=== Items from a data source ===

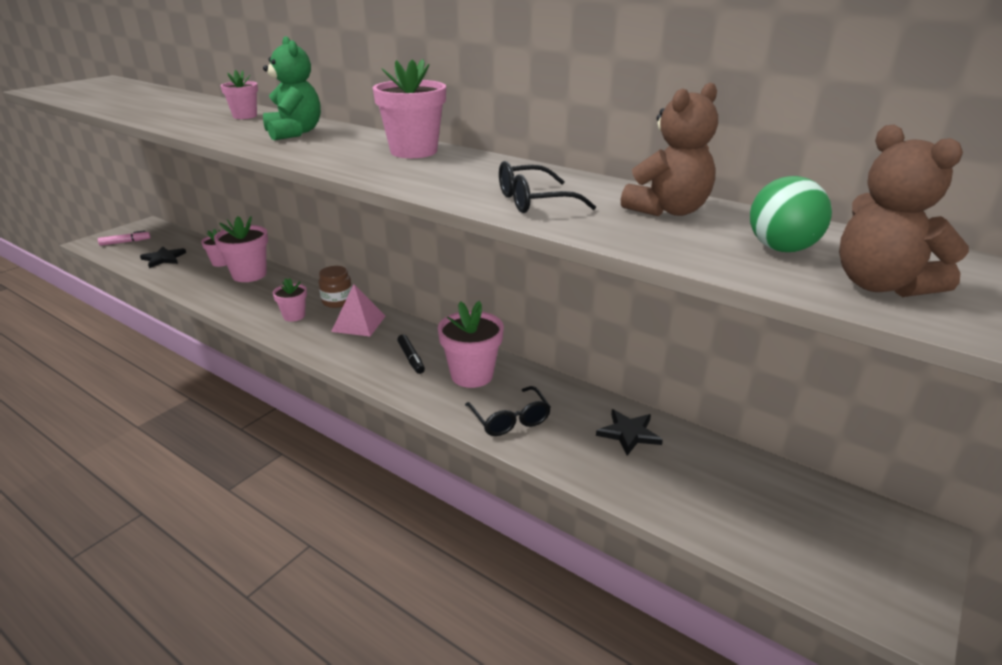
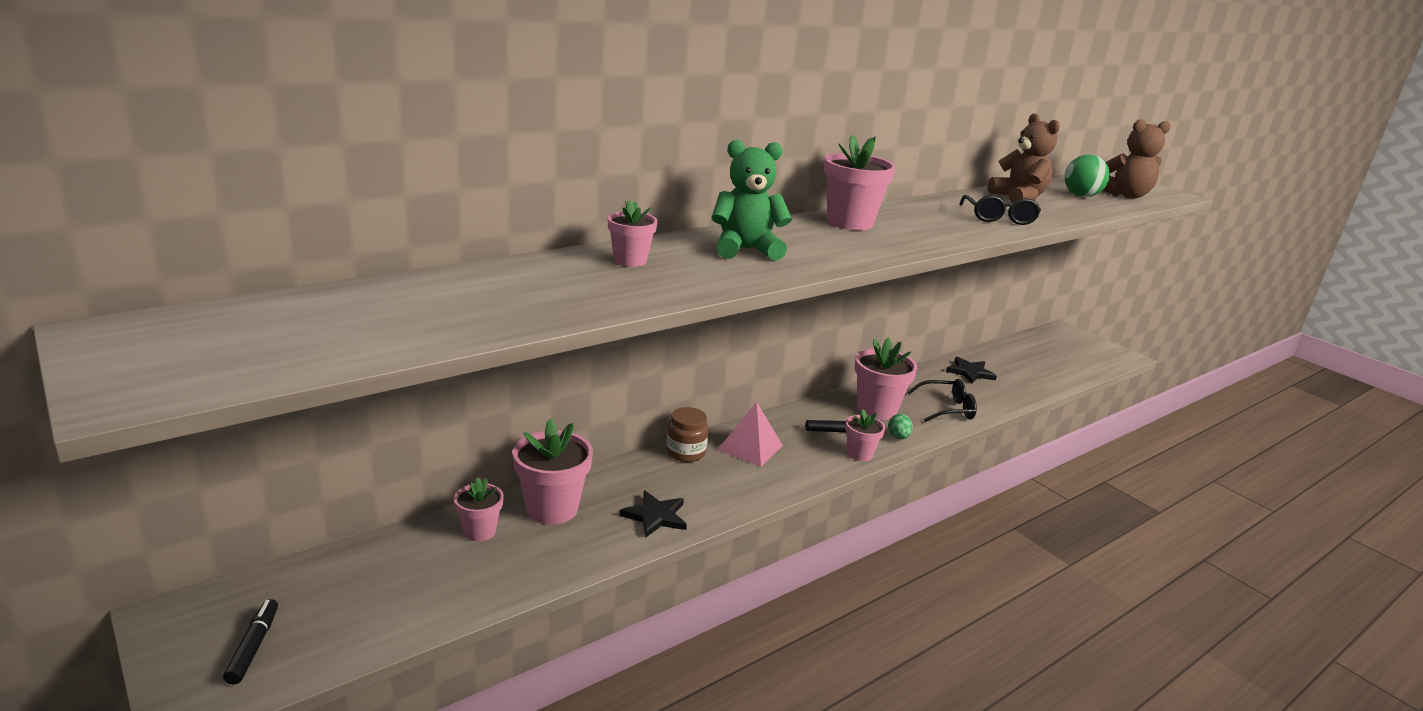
camera: 75 degrees left, 5 degrees down
(125, 242) = (253, 646): pink marker -> black marker
(163, 258) = (402, 593): black star -> black star (655, 516)
(294, 316) = (708, 486): pink flower pot -> pink flower pot (859, 454)
(421, 392) = (898, 437): none -> green egg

=== What needs to be done ===
Reply with nothing but the number of lines in the entries that include "black".

=== Task answer ===
2